-- WHAT TO WORK ON --
Transcribe all the data below exactly, leaving its pictures out.

-- INFORMATION SUPPLIED --
Start of Block

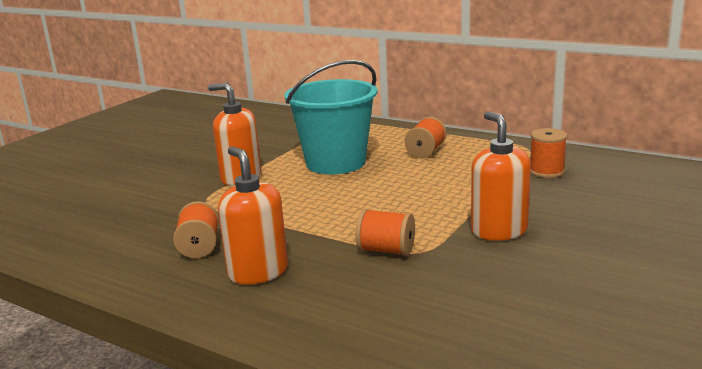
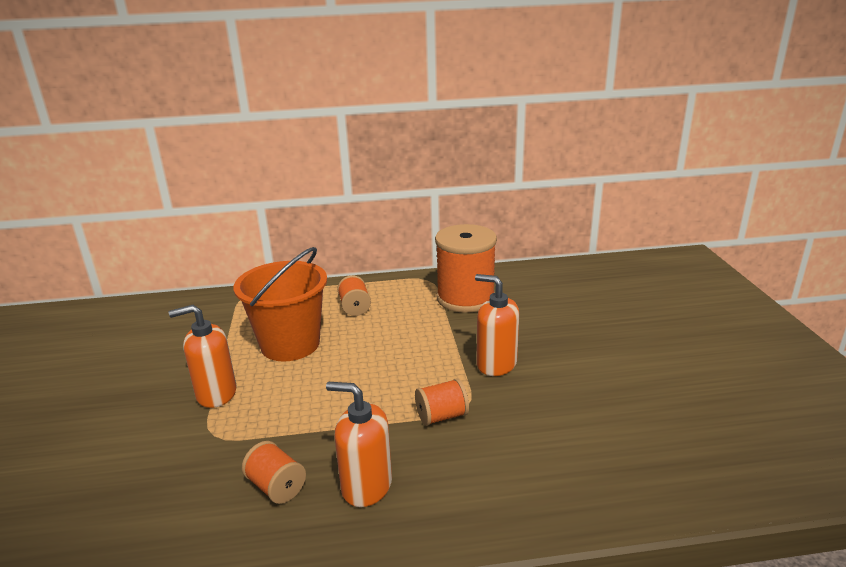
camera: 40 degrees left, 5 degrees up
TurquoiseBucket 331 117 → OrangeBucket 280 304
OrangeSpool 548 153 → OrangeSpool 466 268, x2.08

End of Block

-- OUTPUT BELOW --
camera: 40 degrees left, 5 degrees up
TurquoiseBucket 331 117 → OrangeBucket 280 304
OrangeSpool 548 153 → OrangeSpool 466 268, x2.08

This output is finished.